- CHALLENGE:
Identify every line of the records below that contains the word "have", and copy each of those lines in full.

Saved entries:

--

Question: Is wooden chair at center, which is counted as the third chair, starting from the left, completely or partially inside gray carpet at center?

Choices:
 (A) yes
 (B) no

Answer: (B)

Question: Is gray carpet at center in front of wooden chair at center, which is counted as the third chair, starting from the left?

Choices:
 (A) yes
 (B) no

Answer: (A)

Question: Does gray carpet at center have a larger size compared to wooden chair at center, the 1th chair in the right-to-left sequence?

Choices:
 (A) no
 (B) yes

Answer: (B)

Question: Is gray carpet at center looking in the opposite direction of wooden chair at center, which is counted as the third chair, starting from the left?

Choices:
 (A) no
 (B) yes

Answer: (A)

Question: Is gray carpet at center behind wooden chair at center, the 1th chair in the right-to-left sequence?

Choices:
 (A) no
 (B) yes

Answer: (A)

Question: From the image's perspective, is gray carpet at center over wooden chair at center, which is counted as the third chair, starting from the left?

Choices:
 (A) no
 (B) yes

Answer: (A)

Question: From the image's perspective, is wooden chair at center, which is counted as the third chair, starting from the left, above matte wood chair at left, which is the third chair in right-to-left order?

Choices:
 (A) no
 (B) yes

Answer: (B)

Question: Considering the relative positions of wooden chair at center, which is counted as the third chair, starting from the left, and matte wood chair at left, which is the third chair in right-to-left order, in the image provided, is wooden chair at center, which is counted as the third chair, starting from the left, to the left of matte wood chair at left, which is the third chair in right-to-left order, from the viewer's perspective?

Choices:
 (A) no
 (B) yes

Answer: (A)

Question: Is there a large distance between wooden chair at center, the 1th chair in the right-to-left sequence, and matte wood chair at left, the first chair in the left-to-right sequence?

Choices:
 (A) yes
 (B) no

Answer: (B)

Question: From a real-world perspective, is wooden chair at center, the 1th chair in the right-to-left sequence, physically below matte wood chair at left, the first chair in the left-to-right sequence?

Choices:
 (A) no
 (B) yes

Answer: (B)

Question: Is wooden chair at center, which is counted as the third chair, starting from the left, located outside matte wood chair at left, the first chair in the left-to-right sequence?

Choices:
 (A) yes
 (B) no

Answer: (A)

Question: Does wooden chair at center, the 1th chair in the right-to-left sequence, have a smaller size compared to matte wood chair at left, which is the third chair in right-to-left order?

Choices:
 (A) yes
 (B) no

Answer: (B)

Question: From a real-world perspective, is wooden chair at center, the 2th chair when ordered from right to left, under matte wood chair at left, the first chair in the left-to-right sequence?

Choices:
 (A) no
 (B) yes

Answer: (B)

--

- SOLUTION:
Question: Does gray carpet at center have a larger size compared to wooden chair at center, the 1th chair in the right-to-left sequence?
Question: Does wooden chair at center, the 1th chair in the right-to-left sequence, have a smaller size compared to matte wood chair at left, which is the third chair in right-to-left order?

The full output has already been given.